Assigned task
Locate the line bearing "Detect all objects" in the material below, then reproduce it and each following line up to and including the line bearing "List objects with".

Records for the task
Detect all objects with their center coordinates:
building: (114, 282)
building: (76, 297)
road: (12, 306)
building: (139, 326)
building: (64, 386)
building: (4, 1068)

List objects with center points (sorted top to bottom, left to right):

---

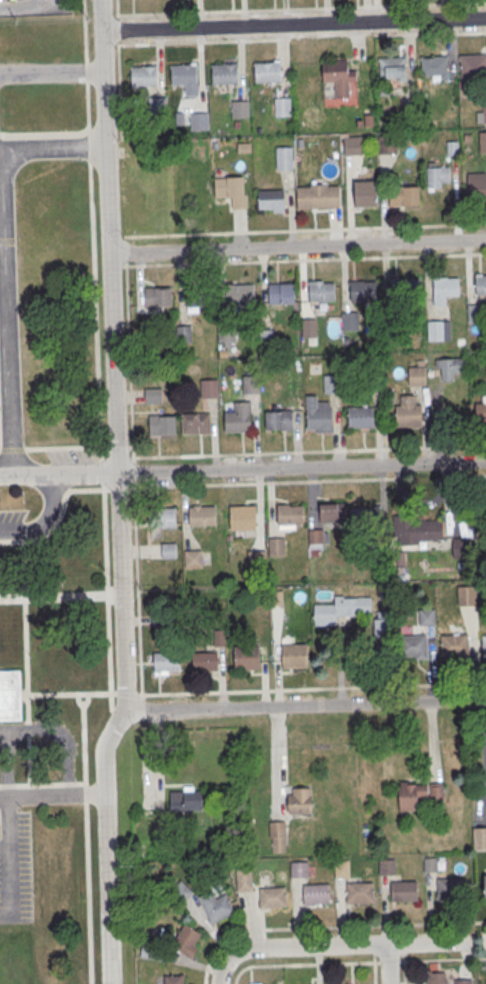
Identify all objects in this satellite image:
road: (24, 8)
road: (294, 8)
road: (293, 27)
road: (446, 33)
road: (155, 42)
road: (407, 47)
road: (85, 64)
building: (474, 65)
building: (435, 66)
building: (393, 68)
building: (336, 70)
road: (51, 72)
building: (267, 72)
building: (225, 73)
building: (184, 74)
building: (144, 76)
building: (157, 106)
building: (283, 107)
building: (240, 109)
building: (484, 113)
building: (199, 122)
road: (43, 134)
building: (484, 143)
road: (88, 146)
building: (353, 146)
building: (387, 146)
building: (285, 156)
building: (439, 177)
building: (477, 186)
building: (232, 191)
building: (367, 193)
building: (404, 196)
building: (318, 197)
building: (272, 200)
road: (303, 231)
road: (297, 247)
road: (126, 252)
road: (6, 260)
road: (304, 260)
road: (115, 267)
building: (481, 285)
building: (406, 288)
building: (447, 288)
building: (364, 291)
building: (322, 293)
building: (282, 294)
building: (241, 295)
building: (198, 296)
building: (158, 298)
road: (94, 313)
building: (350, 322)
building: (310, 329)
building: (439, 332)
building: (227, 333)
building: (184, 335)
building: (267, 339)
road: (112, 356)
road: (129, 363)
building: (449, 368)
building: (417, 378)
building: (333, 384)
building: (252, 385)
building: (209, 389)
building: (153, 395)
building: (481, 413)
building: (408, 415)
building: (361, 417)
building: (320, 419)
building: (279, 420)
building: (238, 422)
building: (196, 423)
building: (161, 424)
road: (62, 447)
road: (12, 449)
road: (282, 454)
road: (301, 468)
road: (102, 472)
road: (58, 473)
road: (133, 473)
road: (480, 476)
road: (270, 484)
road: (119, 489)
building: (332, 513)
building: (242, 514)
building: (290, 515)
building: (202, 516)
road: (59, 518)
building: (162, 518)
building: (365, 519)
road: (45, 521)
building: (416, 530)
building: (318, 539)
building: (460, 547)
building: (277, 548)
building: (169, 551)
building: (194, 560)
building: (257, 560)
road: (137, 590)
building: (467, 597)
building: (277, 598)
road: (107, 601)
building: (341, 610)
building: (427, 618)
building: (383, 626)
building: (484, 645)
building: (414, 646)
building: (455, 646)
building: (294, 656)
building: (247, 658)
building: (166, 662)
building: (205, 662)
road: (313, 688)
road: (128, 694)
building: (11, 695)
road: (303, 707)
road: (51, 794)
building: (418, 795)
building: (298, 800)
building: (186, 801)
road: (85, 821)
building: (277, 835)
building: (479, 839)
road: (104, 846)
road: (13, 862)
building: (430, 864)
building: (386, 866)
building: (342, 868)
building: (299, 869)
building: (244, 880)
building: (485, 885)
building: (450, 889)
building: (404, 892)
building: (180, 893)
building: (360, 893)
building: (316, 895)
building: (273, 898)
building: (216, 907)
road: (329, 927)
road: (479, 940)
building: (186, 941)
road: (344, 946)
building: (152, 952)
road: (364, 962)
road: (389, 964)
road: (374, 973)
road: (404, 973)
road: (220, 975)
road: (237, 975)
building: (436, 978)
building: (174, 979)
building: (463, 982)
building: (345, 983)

--

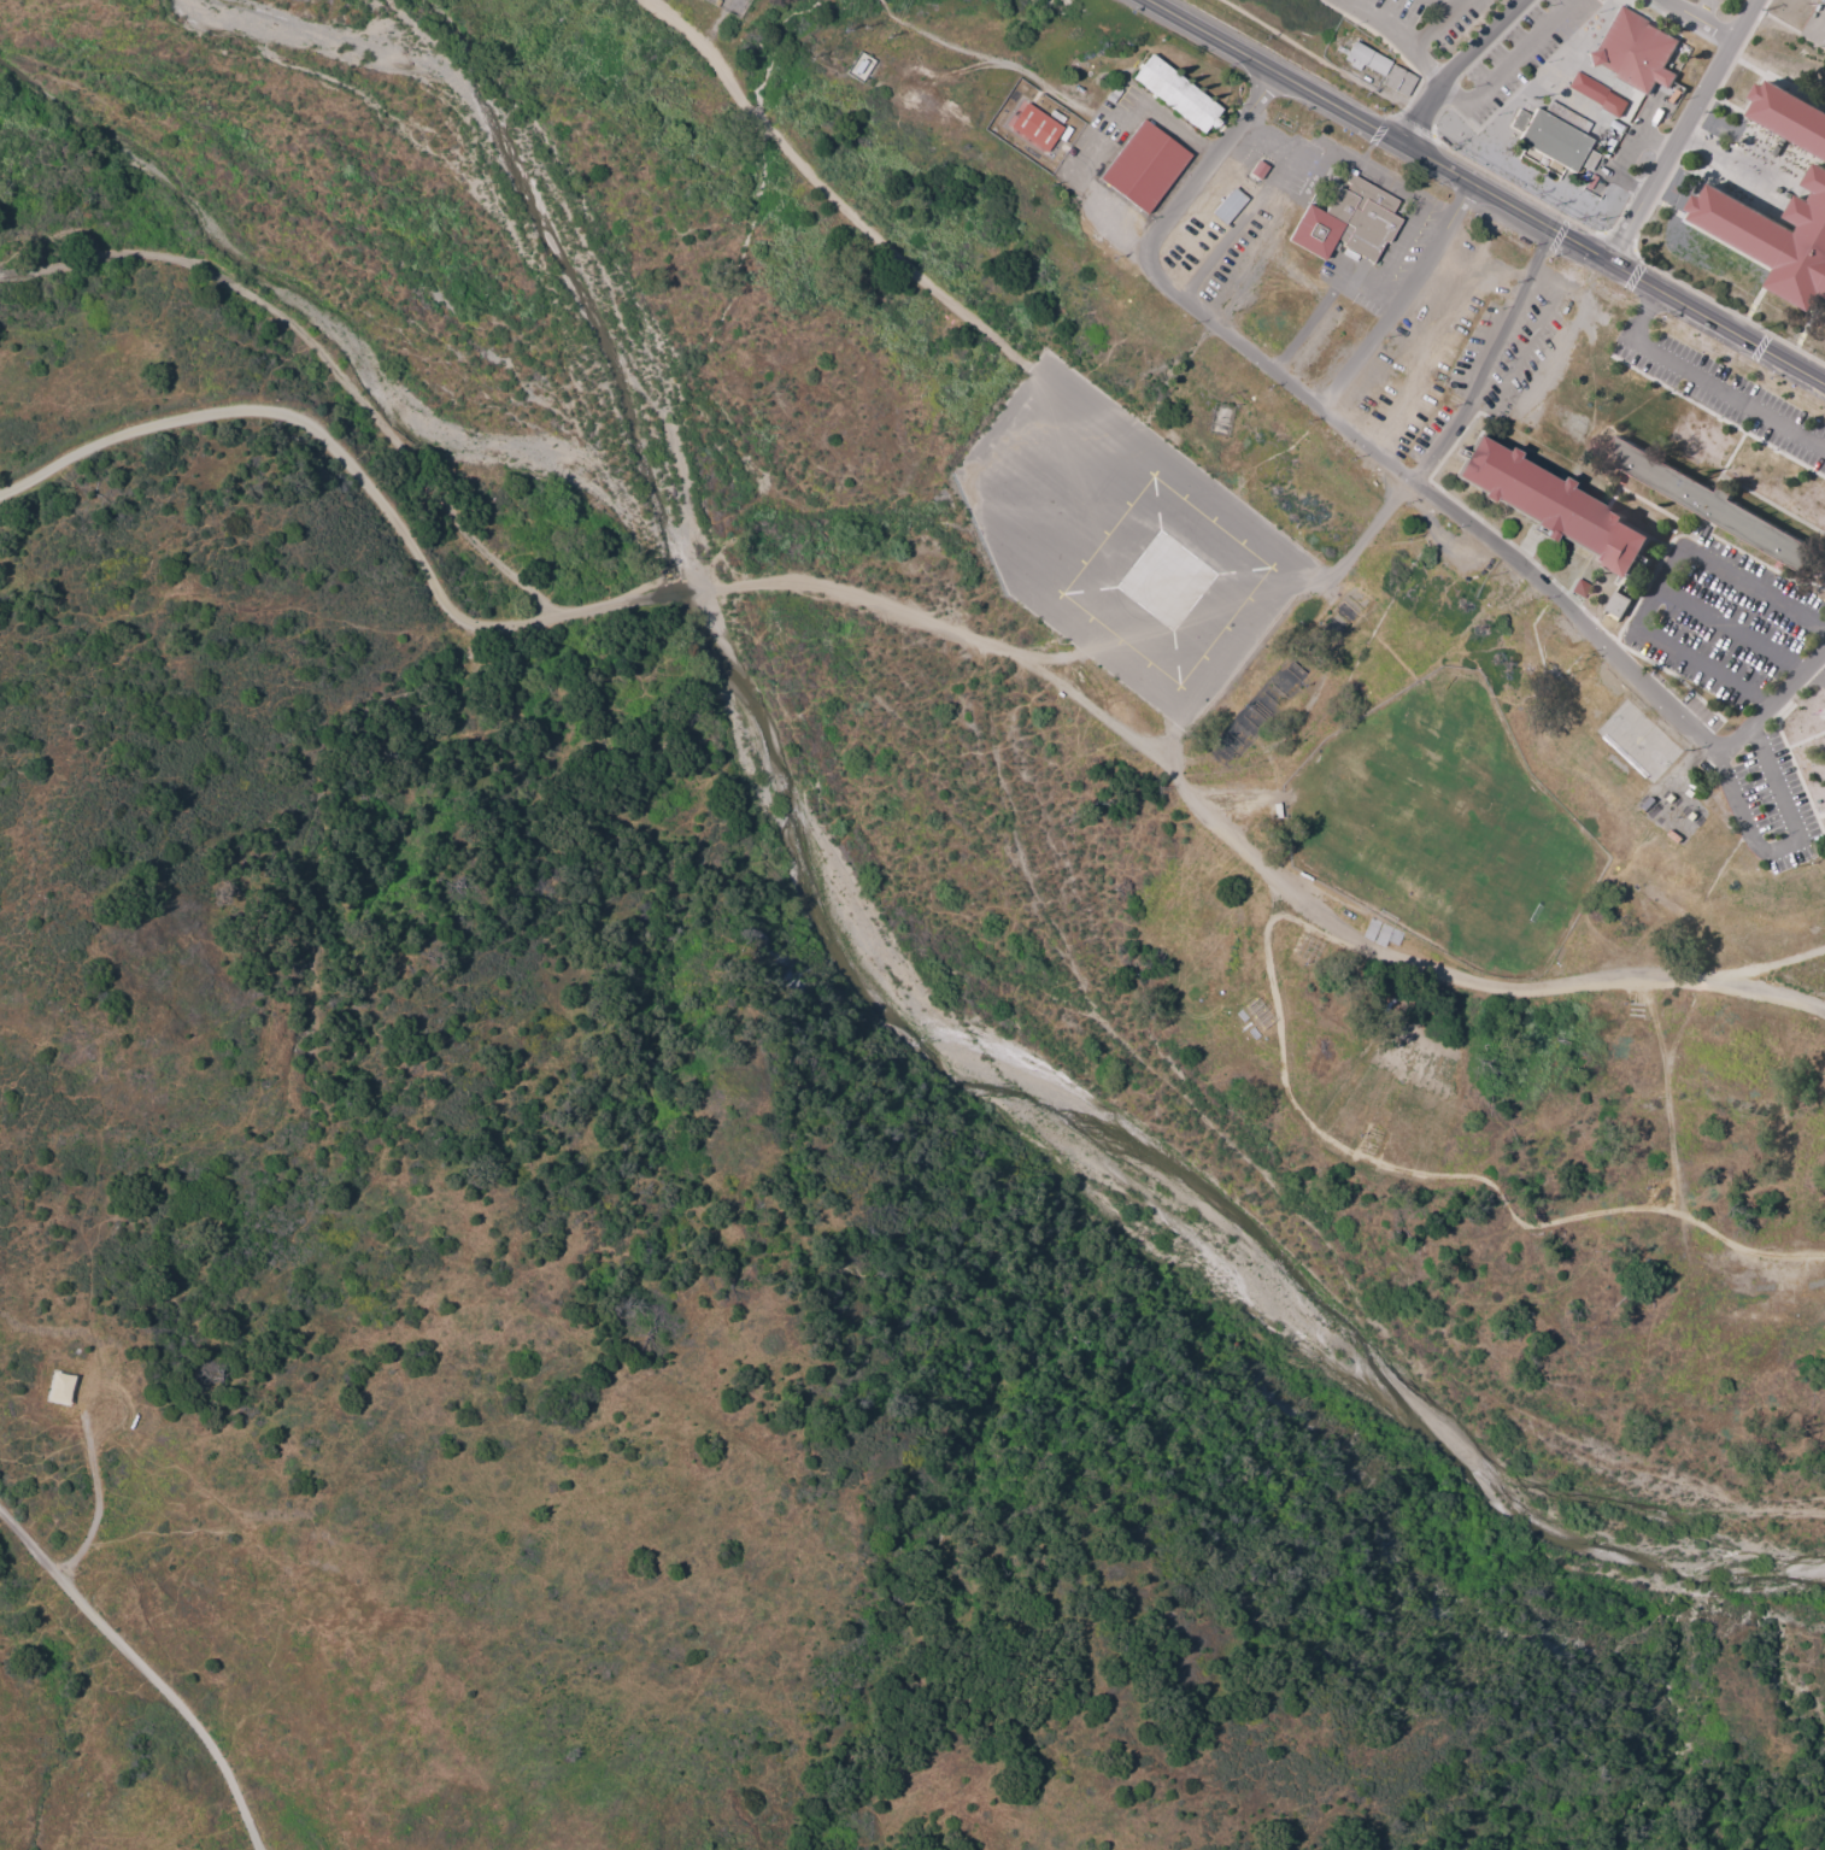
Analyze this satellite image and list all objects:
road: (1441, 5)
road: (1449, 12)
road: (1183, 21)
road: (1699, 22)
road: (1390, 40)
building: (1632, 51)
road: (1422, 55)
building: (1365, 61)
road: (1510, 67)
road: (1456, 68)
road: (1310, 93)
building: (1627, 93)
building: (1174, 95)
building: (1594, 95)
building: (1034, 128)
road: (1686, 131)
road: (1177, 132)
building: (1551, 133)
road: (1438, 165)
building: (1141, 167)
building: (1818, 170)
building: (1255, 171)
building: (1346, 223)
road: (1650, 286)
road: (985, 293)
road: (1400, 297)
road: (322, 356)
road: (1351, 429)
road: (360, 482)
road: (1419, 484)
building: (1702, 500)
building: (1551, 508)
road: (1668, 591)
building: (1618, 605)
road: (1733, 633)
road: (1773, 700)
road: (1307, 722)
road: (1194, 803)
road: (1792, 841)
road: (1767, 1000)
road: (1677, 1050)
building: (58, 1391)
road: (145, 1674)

Response to the task
Detect all objects with their center coordinates:
building: (114, 282)
building: (76, 297)
road: (12, 306)
building: (139, 326)
building: (64, 386)
building: (4, 1068)

List objects with center points (sorted top to bottom, left to right):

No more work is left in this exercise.